Task description:
After locating the line with "(127, 278) = (138, 122): purple", retype it and every later line exactly, stopping at the end of the records.

== Data supplied

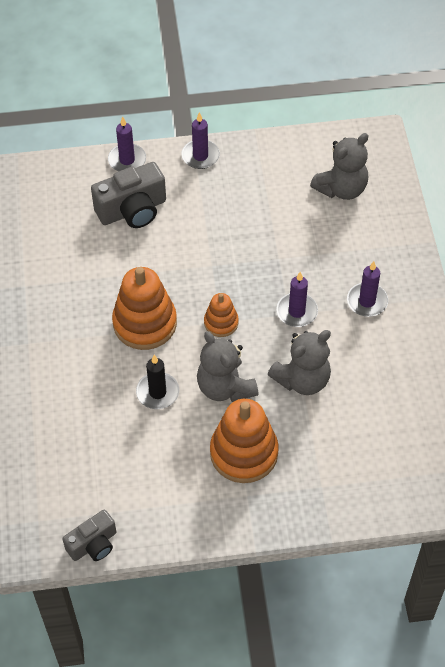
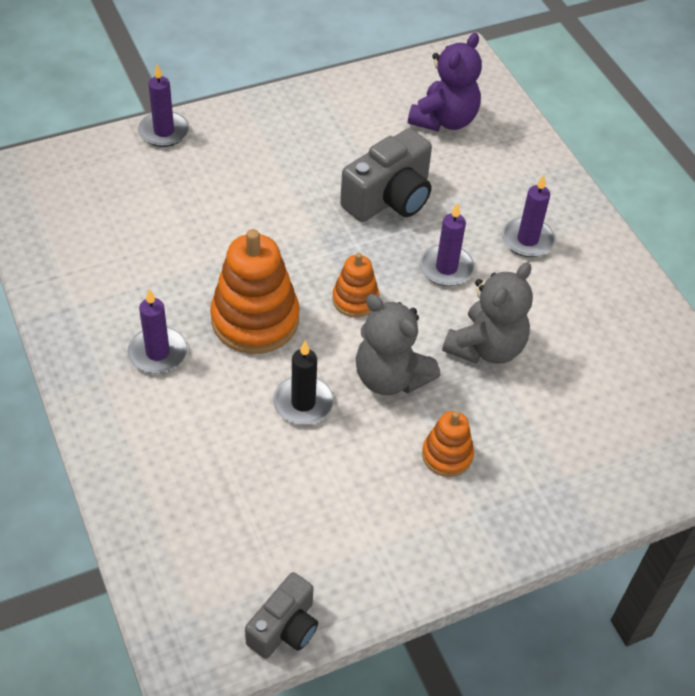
camera: 20 degrees left, 5 degrees down
(132, 210) = (191, 188): grey camera -> grey camera (389, 198)
(200, 156) = (256, 112): purple candle -> purple candle (157, 353)
(244, 453) = (447, 455): orange stacking toy -> orange stacking toy, size x0.54
(341, 189) = (444, 120): grey teddy bear -> purple teddy bear

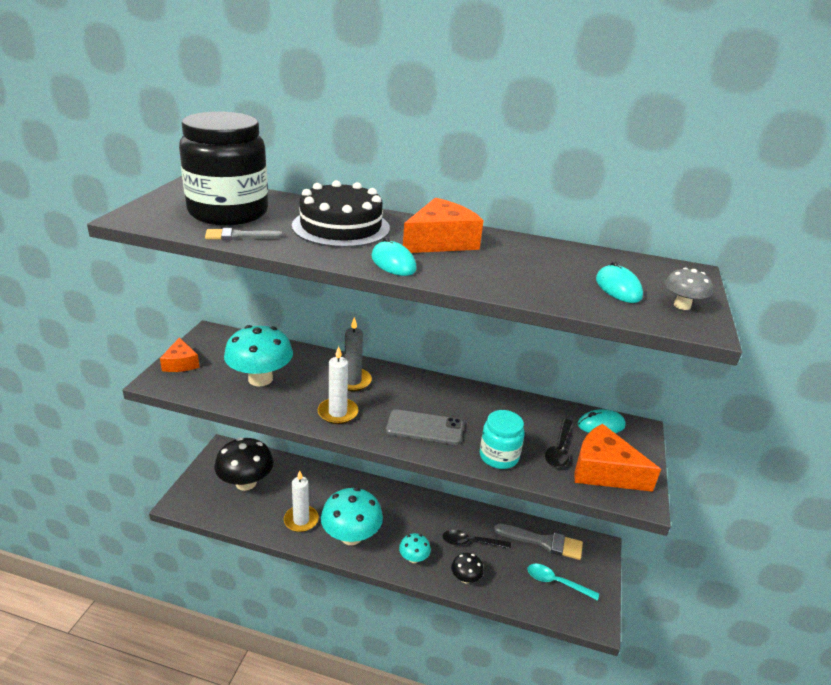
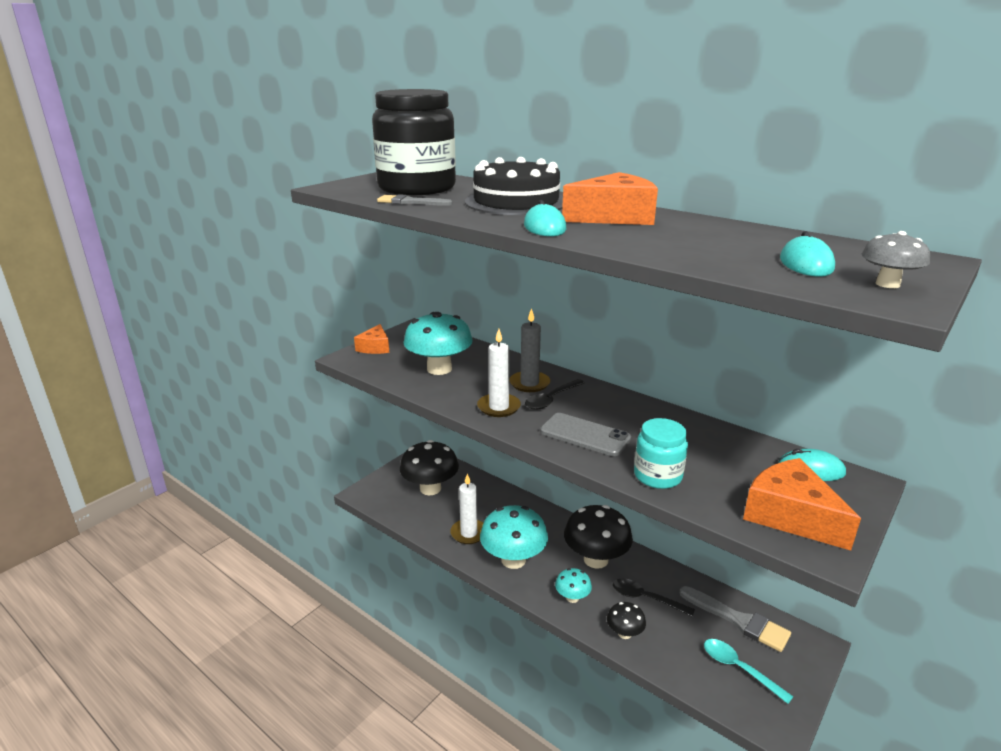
camera: 25 degrees right, 5 degrees down
(419, 517) = (596, 559): none -> black mushroom
(559, 449) = (740, 483): black spoon -> black spoon (551, 399)

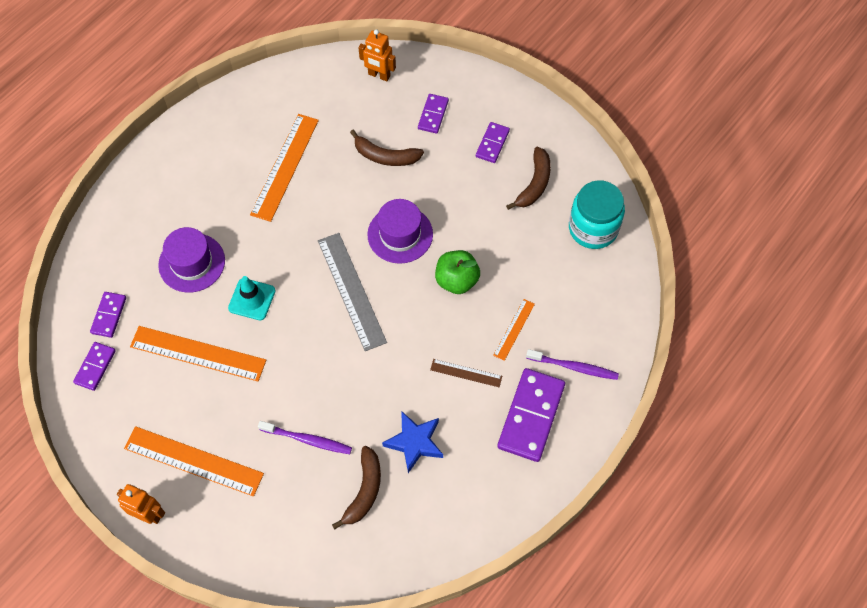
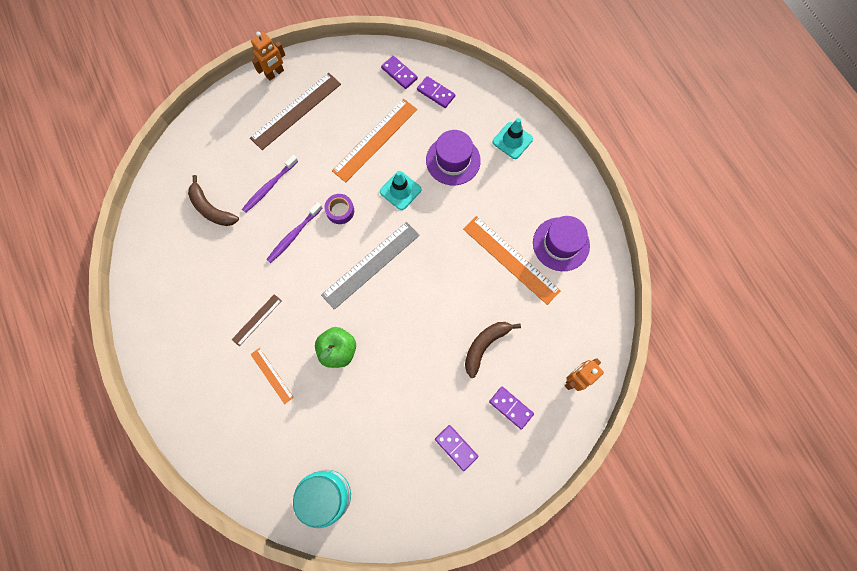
camera: 115 degrees right, 10 degrees up
(142, 215) = (512, 140): none -> turquoise traffic cone
(193, 461) = (296, 111): orange ruler -> brown ruler
(303, 349) = (340, 211): none -> purple tape
(351, 291) = (371, 264): grey ruler -> grey ruler turned 45 degrees counterclockwise
(400, 234) = (402, 324): purple hat -> purple hat (561, 244)
(414, 442) = (225, 257): blue star -> none
(531, 416) = (195, 352): purple domino -> none
(534, 184) = (397, 465): brown banana -> none
(574, 367) = (214, 407): purple toothbrush -> purple toothbrush (293, 235)

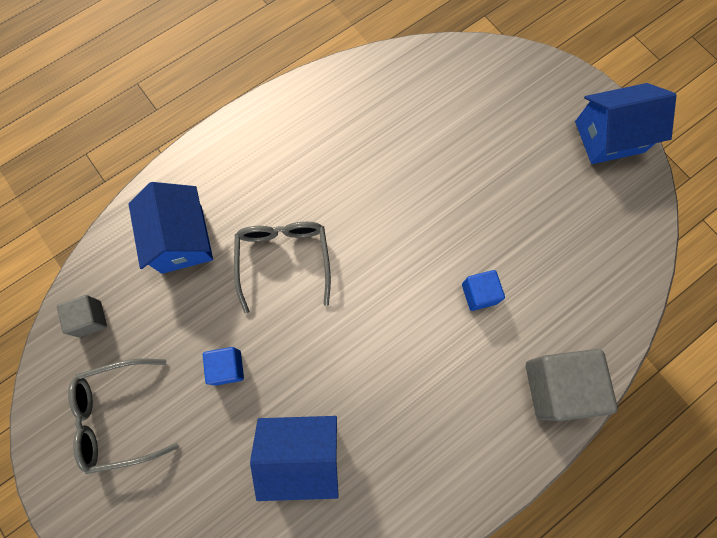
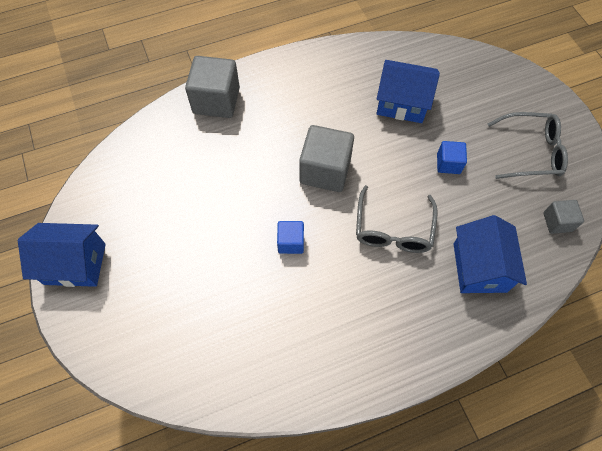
camera: 165 degrees left, 10 degrees down
(381, 316) = (325, 170): none -> grey cube
(479, 294) = (245, 168): blue cube -> blue cube (291, 242)

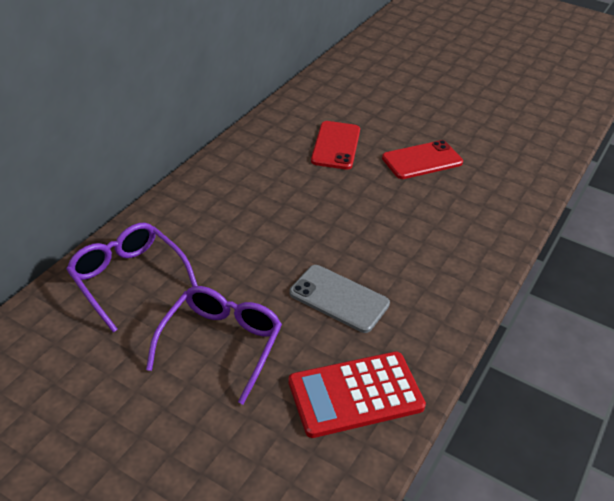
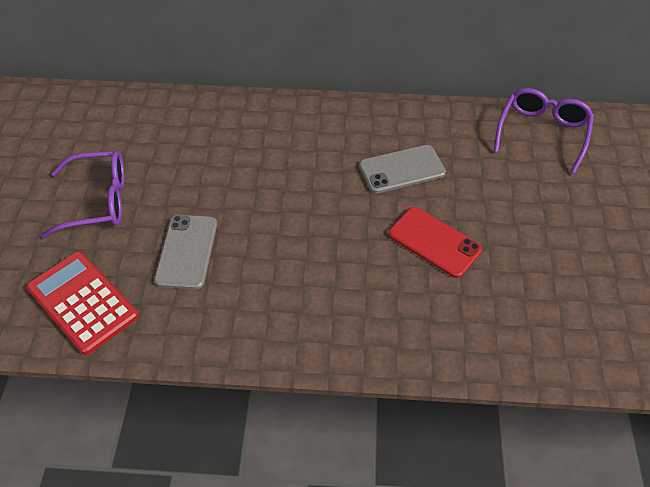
camera: 65 degrees right, 10 degrees up
(127, 278) = (138, 122): purple glasses -> purple glasses (542, 133)
(336, 145) = (401, 169): red phone -> grey phone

====

Response to this task:
(127, 278) = (138, 122): purple glasses -> purple glasses (542, 133)
(336, 145) = (401, 169): red phone -> grey phone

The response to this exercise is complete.